* BEGIN *

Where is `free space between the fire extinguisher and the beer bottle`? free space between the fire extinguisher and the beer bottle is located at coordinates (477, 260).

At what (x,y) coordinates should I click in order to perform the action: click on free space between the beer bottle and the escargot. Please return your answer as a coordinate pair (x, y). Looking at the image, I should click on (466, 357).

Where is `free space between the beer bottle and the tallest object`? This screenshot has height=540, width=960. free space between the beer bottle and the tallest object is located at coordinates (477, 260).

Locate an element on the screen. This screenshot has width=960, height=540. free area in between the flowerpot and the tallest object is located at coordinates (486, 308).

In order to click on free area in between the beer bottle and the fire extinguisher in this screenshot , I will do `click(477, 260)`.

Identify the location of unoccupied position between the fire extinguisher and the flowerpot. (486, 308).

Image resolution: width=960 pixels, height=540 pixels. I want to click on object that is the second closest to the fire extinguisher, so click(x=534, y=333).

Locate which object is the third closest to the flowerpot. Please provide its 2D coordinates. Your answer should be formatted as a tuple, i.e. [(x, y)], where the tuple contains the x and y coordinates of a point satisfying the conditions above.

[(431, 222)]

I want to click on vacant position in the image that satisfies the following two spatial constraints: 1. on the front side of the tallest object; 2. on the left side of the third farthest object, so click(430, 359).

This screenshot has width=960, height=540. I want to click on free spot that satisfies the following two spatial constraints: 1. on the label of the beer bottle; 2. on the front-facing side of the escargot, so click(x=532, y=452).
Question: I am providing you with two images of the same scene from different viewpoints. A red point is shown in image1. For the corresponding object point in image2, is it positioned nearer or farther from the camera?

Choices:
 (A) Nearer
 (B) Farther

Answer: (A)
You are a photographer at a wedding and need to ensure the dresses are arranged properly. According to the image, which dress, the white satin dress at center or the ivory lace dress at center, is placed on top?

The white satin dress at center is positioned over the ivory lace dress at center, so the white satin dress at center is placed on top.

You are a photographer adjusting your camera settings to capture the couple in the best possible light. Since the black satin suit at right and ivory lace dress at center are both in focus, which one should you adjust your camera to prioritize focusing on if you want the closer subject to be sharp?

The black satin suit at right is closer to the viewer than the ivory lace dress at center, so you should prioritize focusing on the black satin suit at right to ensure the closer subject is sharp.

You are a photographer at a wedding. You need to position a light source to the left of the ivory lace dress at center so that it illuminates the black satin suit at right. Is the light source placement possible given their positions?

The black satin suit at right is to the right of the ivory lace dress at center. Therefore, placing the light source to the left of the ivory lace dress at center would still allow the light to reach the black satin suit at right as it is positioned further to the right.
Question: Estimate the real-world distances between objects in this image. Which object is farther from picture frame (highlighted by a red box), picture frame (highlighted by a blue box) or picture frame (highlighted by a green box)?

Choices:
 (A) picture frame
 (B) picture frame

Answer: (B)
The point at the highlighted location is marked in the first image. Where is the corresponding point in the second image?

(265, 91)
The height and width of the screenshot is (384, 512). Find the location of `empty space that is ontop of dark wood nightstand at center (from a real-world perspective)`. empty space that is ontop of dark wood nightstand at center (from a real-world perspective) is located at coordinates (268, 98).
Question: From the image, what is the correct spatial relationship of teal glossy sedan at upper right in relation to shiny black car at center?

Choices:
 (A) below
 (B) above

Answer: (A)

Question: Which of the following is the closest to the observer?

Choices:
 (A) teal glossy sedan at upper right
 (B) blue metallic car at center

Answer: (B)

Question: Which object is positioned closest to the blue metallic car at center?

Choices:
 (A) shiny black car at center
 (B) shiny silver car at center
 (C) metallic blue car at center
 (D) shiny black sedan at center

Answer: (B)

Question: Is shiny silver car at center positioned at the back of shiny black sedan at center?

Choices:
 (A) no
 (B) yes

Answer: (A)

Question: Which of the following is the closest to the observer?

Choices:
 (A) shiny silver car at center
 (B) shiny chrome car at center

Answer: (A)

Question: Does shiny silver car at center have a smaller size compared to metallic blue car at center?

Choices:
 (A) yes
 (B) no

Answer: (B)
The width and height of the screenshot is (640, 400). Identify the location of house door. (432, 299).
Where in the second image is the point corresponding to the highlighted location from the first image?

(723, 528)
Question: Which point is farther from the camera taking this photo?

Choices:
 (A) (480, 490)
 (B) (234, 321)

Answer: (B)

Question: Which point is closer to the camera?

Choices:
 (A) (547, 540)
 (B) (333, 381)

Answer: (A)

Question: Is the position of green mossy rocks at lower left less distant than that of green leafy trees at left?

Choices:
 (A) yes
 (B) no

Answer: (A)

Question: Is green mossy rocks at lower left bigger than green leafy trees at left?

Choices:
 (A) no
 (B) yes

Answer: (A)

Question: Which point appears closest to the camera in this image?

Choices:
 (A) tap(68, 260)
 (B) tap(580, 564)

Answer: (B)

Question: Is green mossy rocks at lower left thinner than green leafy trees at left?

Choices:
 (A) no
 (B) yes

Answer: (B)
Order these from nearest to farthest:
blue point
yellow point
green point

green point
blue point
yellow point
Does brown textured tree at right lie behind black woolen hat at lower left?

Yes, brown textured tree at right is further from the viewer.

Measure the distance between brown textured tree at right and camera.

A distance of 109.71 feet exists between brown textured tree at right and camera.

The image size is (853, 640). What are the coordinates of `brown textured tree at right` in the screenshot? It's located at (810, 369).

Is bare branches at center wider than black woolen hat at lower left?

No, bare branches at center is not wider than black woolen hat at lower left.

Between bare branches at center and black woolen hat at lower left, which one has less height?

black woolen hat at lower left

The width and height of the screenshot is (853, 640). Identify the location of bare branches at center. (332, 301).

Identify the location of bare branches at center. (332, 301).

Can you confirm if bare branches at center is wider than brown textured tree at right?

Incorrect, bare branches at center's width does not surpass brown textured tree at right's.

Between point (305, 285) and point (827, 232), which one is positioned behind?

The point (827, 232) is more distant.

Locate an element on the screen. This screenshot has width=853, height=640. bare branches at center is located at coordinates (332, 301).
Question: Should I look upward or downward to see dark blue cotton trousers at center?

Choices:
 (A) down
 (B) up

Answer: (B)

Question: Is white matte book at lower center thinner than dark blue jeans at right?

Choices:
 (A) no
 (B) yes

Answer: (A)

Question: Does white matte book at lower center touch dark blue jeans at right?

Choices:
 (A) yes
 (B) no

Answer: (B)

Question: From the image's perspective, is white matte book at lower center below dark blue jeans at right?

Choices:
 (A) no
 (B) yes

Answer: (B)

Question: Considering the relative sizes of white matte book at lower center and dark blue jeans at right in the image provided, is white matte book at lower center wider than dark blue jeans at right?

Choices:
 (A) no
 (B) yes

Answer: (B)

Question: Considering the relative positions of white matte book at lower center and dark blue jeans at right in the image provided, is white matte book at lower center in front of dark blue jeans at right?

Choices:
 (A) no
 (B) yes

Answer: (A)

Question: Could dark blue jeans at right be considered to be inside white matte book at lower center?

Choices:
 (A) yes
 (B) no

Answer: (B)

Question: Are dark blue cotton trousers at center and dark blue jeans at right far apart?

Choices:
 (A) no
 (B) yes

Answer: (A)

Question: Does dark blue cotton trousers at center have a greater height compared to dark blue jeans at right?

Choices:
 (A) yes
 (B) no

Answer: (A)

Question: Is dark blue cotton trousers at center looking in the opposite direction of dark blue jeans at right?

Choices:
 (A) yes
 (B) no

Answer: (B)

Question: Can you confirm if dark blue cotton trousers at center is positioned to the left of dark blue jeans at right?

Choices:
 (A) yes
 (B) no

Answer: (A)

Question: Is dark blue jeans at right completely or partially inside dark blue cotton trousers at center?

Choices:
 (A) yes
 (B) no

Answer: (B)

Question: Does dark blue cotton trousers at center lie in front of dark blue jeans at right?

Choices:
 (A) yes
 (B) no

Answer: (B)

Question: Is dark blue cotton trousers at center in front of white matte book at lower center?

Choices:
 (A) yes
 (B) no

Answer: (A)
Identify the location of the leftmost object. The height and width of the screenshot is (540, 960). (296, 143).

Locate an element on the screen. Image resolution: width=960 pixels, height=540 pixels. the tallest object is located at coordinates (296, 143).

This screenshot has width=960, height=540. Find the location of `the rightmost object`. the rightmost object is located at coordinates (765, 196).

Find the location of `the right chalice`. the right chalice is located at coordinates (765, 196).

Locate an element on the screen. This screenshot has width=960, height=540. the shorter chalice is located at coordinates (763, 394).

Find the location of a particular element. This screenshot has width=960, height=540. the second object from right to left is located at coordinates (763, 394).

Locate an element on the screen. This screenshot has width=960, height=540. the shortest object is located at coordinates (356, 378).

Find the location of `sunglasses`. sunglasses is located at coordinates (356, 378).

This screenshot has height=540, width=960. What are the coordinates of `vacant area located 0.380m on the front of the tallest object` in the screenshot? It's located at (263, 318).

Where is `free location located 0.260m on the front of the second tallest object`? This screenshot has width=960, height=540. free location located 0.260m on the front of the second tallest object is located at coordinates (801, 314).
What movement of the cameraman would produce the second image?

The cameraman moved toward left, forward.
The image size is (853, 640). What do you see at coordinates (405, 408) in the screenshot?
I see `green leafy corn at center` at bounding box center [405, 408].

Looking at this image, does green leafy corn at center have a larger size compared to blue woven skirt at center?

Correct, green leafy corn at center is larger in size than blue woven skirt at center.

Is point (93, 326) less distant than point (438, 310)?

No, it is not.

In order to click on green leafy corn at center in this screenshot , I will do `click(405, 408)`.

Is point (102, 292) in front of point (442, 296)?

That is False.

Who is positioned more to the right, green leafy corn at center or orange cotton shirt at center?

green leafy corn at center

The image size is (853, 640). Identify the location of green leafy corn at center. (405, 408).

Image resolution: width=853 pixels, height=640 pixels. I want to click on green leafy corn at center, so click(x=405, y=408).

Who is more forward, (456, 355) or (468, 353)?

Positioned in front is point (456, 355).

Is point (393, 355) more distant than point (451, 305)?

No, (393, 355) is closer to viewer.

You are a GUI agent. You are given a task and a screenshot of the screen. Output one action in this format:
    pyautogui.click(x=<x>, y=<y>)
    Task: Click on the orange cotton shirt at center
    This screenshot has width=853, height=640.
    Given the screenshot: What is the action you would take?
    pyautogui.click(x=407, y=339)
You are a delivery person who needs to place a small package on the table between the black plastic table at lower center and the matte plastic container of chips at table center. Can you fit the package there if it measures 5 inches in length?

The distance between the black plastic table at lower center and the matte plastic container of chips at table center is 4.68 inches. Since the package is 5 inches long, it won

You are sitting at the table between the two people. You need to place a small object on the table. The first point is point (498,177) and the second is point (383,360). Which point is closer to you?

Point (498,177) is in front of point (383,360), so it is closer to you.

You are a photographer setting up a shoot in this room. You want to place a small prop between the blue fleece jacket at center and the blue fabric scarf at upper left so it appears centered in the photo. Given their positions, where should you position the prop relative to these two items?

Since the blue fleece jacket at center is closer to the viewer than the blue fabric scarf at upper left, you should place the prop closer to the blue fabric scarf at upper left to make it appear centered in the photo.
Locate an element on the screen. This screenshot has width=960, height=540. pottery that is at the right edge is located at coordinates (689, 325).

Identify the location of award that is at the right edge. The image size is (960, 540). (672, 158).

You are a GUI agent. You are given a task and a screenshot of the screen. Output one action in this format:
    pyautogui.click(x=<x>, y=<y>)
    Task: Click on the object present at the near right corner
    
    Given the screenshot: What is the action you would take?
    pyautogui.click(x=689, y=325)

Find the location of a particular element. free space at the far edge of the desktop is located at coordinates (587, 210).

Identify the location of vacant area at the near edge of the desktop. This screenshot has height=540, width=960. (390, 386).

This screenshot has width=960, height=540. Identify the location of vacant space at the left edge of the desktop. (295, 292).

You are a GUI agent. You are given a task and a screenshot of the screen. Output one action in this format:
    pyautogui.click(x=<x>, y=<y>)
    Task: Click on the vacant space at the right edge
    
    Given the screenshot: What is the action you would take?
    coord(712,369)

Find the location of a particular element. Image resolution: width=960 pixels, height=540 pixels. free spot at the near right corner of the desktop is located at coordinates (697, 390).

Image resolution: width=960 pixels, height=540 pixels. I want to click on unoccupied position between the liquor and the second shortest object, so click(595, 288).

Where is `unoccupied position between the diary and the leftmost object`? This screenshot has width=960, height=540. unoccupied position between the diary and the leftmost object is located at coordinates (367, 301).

* END *

WORK REQUIRED: Render the stretch of entries from the line containing "In order to click on free" through the line containing "Identify the location of unoccupied" as a JSON list of strings, with one string per line and blank lines omitted.

IN RESPONSE:
[
  "In order to click on free area in between the beer bottle and the fire extinguisher in this screenshot , I will do `click(477, 260)`.",
  "Identify the location of unoccupied position between the fire extinguisher and the flowerpot. (486, 308)."
]